**To be done**
Return verbatim the run of lines that opens with the line containing "Write the LilyPond" and closes with the line containing "aes8 g8 gis8) aes8 gis8 ees'8 c'4( |", both of those lines included, and nothing else.

** Start of Input material **

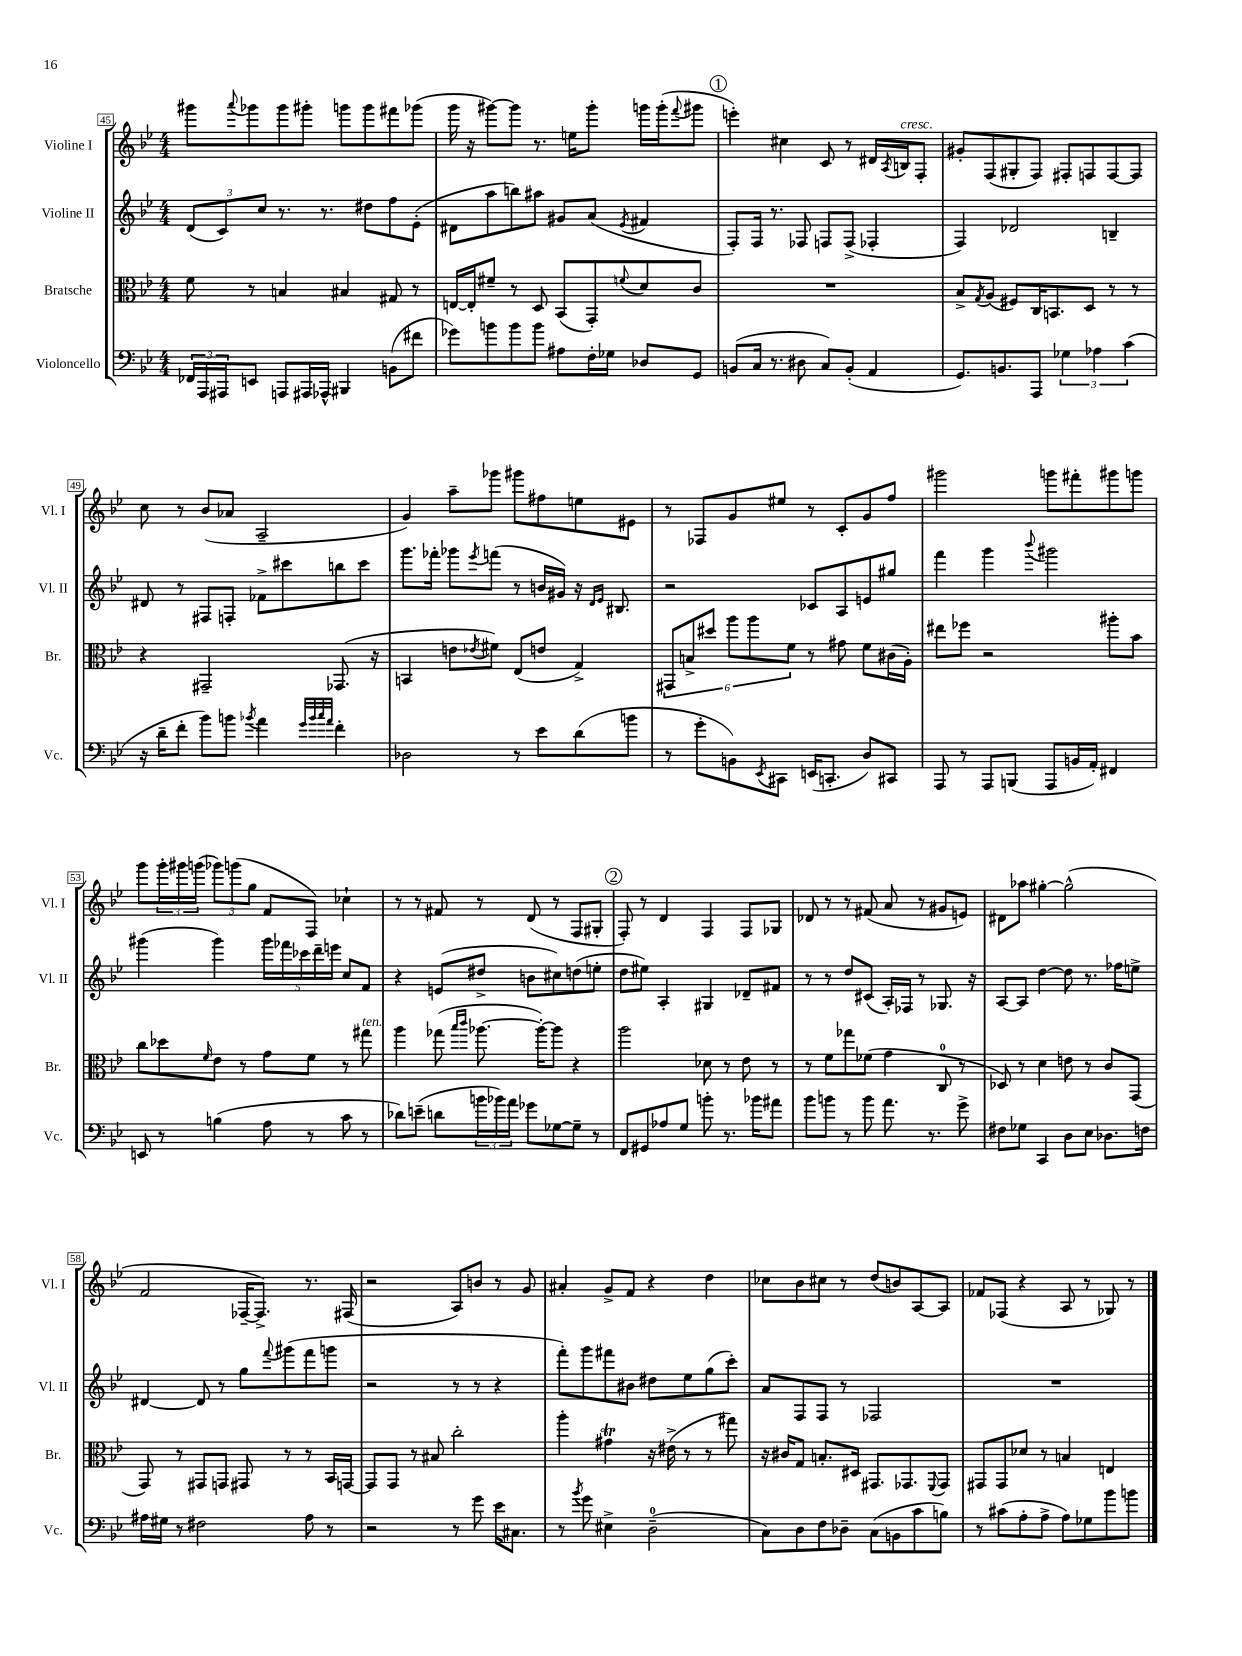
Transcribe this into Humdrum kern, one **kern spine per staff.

** End of Input material **
** Start of Input material **

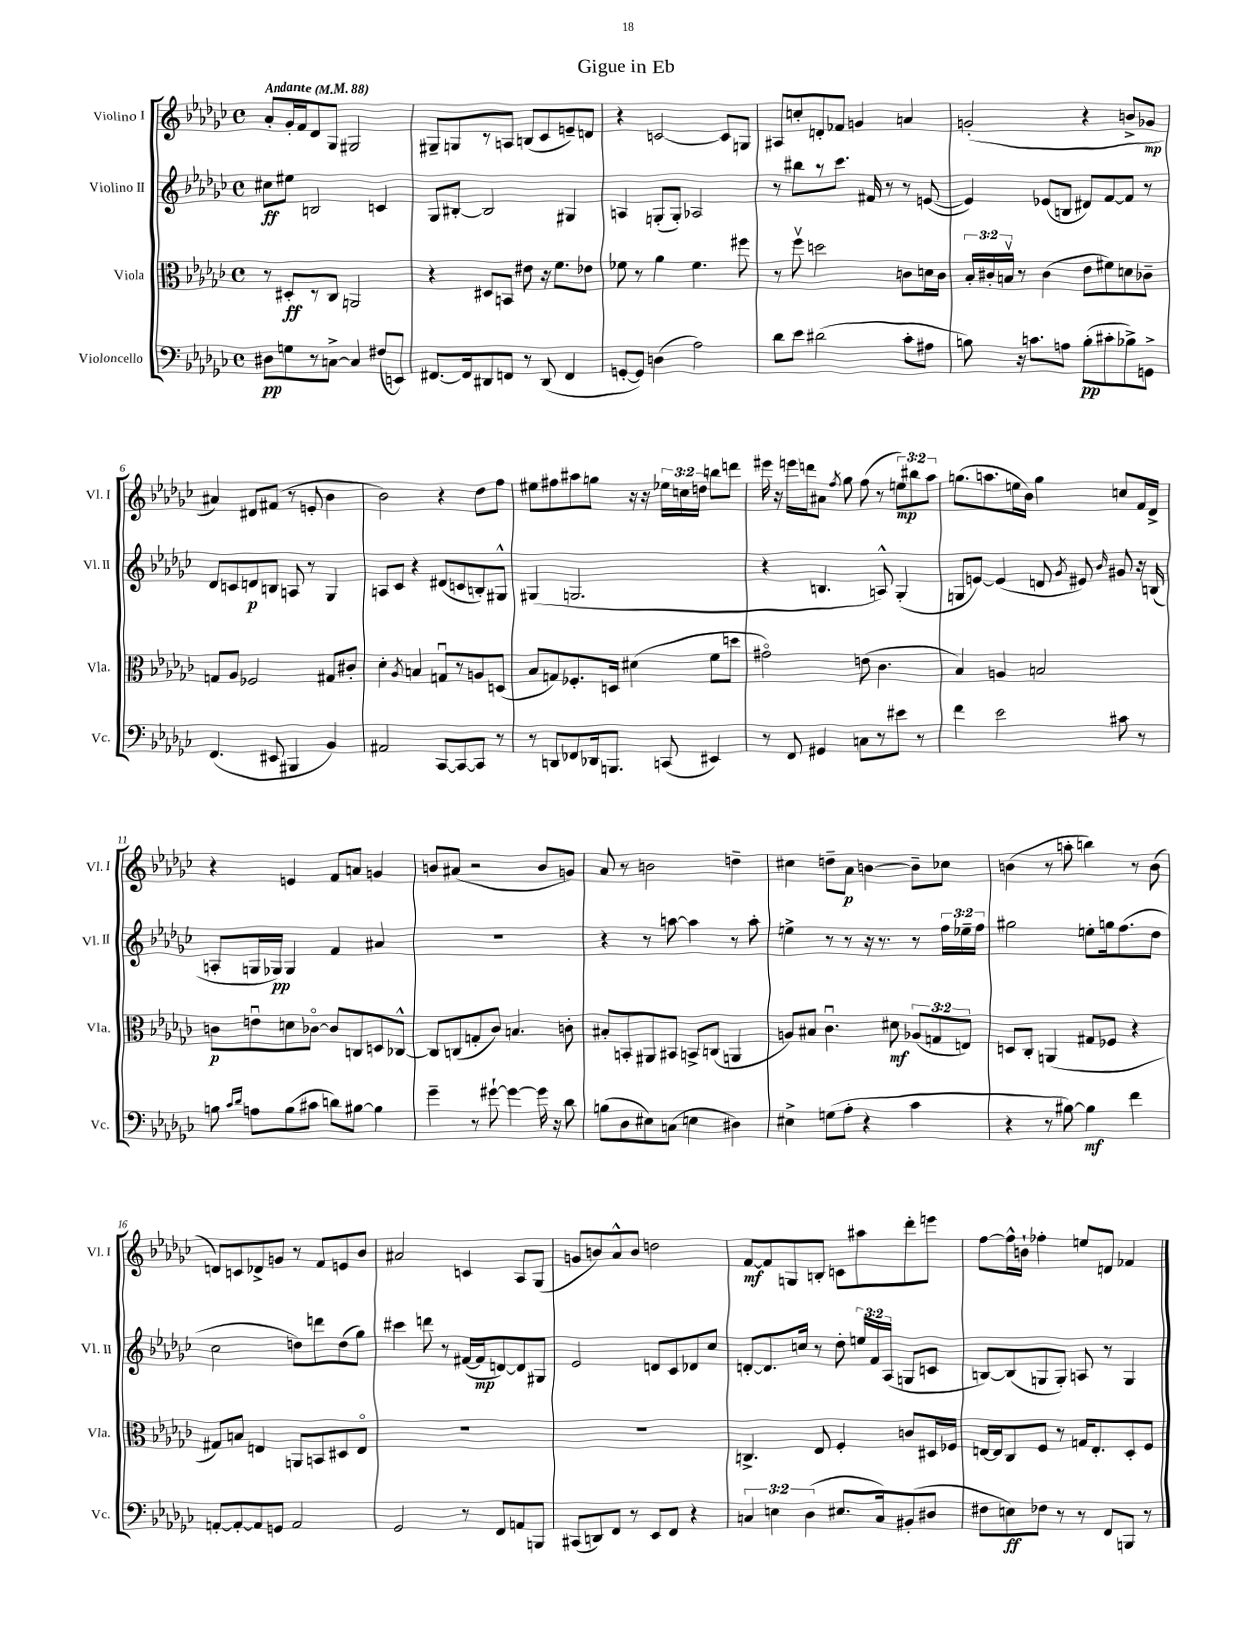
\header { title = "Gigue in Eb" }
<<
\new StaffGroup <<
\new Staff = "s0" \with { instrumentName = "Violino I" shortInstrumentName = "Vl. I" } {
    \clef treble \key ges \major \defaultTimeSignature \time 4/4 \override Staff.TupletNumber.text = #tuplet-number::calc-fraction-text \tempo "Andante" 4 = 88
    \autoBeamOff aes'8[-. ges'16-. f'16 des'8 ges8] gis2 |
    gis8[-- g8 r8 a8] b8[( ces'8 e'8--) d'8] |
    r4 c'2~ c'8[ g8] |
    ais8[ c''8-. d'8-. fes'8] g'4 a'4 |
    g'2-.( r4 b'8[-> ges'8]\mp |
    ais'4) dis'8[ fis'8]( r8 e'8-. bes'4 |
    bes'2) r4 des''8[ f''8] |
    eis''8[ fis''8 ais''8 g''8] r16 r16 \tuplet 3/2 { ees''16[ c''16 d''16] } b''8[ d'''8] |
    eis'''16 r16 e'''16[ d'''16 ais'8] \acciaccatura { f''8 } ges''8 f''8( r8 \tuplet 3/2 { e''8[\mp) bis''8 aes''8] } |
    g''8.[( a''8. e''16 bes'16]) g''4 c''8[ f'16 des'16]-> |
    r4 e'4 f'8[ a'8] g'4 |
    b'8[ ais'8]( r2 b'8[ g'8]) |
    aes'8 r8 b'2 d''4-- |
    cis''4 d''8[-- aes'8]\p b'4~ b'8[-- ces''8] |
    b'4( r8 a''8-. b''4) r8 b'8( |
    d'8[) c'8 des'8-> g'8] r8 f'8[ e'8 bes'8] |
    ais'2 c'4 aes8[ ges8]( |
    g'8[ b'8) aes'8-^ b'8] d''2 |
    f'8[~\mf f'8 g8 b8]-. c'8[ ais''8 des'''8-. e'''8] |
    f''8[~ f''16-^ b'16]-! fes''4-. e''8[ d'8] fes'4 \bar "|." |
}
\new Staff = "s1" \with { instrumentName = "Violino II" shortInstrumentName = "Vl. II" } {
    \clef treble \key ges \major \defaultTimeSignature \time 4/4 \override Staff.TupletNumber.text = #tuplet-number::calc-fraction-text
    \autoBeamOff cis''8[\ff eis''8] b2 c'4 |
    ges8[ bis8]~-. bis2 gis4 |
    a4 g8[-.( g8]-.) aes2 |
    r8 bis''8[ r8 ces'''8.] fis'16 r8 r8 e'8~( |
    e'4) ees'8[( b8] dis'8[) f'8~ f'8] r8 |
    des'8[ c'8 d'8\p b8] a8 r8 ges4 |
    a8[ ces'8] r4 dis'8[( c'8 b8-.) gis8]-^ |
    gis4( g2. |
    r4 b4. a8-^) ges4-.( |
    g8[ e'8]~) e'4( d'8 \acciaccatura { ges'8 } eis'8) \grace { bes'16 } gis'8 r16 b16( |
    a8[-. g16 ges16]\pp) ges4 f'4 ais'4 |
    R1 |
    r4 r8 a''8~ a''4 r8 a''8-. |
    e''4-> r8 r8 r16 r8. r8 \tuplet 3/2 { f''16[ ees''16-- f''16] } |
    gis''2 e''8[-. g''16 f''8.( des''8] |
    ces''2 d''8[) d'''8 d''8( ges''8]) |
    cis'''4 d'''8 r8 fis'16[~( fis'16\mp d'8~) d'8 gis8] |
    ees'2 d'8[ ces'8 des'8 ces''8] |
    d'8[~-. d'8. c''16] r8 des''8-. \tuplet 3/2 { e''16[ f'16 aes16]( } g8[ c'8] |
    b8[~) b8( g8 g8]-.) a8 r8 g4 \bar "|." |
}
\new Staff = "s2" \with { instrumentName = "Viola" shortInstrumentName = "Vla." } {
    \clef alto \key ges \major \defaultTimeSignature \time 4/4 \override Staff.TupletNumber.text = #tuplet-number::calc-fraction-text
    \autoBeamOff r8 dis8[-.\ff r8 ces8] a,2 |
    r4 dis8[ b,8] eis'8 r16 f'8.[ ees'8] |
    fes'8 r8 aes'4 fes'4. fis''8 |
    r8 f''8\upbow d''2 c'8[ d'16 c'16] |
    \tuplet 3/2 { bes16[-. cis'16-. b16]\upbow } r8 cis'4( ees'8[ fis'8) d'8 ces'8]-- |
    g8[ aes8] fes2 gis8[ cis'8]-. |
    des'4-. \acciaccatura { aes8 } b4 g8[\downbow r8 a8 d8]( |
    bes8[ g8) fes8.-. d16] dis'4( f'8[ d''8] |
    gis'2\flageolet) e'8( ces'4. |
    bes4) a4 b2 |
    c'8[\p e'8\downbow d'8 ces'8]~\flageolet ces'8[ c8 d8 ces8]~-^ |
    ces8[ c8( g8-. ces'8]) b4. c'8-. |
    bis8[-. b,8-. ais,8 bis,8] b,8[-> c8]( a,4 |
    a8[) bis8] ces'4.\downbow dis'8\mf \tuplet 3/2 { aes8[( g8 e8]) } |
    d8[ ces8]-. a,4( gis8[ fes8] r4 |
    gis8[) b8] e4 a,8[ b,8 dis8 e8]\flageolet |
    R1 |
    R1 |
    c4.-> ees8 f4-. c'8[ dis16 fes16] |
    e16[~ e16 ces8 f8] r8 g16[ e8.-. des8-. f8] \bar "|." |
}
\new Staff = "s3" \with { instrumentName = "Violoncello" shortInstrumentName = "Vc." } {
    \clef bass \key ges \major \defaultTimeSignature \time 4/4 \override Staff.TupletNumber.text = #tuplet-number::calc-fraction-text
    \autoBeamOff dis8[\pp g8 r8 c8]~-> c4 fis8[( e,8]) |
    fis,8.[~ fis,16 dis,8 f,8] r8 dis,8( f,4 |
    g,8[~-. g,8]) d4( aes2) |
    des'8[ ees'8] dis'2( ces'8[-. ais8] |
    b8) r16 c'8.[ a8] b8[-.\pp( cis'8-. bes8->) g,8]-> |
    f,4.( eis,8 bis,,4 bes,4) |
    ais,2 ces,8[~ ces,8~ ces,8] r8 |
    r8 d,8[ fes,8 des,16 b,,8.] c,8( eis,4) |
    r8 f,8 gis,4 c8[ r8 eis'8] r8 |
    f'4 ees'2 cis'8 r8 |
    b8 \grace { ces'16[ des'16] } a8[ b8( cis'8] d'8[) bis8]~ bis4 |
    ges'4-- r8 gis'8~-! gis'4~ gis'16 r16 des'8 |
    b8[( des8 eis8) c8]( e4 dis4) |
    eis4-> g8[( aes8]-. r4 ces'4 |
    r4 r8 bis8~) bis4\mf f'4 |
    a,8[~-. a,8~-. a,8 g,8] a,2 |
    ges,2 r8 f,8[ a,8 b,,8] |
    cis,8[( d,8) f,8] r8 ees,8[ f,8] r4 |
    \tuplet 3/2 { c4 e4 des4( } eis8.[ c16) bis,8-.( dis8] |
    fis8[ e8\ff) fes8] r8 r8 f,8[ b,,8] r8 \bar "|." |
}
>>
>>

** End of Input material **
** Start of Input material **

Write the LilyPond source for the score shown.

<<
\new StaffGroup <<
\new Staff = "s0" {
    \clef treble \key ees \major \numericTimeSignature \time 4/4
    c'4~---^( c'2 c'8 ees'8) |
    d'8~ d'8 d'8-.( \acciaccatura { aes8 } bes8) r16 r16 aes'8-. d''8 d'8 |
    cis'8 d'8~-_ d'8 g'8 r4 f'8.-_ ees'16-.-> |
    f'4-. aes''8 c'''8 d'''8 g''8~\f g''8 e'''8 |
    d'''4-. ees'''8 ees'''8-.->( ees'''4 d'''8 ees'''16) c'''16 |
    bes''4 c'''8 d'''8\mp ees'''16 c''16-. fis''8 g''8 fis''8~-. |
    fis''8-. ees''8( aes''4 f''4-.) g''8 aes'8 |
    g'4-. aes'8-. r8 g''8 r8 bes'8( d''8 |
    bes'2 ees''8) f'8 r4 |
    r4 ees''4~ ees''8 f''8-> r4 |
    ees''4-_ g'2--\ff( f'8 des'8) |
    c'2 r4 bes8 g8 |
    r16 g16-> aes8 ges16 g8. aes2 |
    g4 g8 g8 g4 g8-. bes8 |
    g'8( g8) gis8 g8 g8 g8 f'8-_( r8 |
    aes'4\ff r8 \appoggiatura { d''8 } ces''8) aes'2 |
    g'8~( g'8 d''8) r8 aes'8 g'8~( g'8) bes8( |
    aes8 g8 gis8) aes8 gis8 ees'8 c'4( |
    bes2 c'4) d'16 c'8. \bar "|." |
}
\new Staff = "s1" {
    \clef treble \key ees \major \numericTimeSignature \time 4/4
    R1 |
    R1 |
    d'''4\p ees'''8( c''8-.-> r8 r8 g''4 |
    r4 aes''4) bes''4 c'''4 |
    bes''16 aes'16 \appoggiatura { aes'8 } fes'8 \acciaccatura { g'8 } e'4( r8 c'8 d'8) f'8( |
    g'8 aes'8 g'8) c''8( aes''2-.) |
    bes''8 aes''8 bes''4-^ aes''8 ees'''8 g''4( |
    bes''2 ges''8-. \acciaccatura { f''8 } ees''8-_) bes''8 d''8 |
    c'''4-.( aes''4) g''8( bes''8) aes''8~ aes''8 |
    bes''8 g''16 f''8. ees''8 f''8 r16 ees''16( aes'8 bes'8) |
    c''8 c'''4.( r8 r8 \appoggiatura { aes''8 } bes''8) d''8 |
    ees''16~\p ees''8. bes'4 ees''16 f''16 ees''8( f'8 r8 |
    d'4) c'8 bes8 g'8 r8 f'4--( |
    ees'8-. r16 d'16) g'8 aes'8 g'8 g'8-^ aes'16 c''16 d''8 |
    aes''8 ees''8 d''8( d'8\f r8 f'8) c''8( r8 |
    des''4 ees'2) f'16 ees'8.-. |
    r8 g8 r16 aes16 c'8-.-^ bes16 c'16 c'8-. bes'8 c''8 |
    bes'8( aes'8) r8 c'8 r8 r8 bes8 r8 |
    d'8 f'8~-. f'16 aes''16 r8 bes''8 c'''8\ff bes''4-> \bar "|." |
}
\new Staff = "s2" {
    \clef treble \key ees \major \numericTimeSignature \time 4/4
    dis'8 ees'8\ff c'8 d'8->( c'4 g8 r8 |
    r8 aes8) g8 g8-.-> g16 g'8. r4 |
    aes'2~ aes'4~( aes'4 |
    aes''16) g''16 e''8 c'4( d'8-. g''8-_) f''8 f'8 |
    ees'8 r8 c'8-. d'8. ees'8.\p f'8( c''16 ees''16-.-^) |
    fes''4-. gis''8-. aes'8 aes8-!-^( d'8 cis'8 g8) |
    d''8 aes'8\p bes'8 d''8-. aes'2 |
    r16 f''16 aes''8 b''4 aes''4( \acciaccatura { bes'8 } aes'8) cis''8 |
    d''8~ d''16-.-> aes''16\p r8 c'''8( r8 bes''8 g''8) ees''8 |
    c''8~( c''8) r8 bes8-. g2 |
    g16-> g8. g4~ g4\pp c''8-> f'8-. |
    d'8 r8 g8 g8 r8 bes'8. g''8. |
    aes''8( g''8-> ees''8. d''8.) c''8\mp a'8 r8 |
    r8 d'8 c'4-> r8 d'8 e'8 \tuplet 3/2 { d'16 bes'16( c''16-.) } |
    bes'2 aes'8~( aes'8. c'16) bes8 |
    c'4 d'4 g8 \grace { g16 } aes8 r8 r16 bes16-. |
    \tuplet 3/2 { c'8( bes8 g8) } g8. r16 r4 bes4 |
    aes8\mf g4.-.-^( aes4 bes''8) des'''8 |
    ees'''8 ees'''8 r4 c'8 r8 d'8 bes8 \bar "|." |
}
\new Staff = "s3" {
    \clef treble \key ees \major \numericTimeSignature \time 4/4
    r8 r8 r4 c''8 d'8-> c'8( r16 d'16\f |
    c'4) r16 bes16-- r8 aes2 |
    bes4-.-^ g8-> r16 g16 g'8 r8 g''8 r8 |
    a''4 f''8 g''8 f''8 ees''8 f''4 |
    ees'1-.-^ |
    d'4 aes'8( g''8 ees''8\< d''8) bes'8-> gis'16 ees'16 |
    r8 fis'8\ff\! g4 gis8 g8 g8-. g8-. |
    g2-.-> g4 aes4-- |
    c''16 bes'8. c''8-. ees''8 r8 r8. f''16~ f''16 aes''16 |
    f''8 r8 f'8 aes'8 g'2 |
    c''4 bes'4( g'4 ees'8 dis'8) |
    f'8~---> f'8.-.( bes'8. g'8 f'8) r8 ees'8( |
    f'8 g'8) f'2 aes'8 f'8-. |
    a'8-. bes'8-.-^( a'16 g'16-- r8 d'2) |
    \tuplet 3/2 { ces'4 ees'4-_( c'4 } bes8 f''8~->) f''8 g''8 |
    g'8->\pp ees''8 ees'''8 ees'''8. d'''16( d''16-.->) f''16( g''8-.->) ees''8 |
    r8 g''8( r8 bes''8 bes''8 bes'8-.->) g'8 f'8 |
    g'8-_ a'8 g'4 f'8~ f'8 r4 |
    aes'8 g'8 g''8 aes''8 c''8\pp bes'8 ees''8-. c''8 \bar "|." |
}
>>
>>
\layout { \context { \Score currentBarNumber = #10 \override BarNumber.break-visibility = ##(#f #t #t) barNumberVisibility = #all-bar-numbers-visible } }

** End of Input material **

**Result**
Write the LilyPond source for the score shown.

<<
\new StaffGroup <<
\new Staff = "s0" {
    \clef treble \key ees \major \numericTimeSignature \time 4/4
    c'4~---^( c'2 c'8 ees'8) |
    d'8~ d'8 d'8-.( \acciaccatura { aes8 } bes8) r16 r16 aes'8-. d''8 d'8 |
    cis'8 d'8~-_ d'8 g'8 r4 f'8.-_ ees'16-.-> |
    f'4-. aes''8 c'''8 d'''8 g''8~\f g''8 e'''8 |
    d'''4-. ees'''8 ees'''8-.->( ees'''4 d'''8 ees'''16) c'''16 |
    bes''4 c'''8 d'''8\mp ees'''16 c''16-. fis''8 g''8 fis''8~-. |
    fis''8-. ees''8( aes''4 f''4-.) g''8 aes'8 |
    g'4-. aes'8-. r8 g''8 r8 bes'8( d''8 |
    bes'2 ees''8) f'8 r4 |
    r4 ees''4~ ees''8 f''8-> r4 |
    ees''4-_ g'2--\ff( f'8 des'8) |
    c'2 r4 bes8 g8 |
    r16 g16-> aes8 ges16 g8. aes2 |
    g4 g8 g8 g4 g8-. bes8 |
    g'8( g8) gis8 g8 g8 g8 f'8-_( r8 |
    aes'4\ff r8 \appoggiatura { d''8 } ces''8) aes'2 |
    g'8~( g'8 d''8) r8 aes'8 g'8~( g'8) bes8( |
    aes8 g8 gis8) aes8 gis8 ees'8 c'4( |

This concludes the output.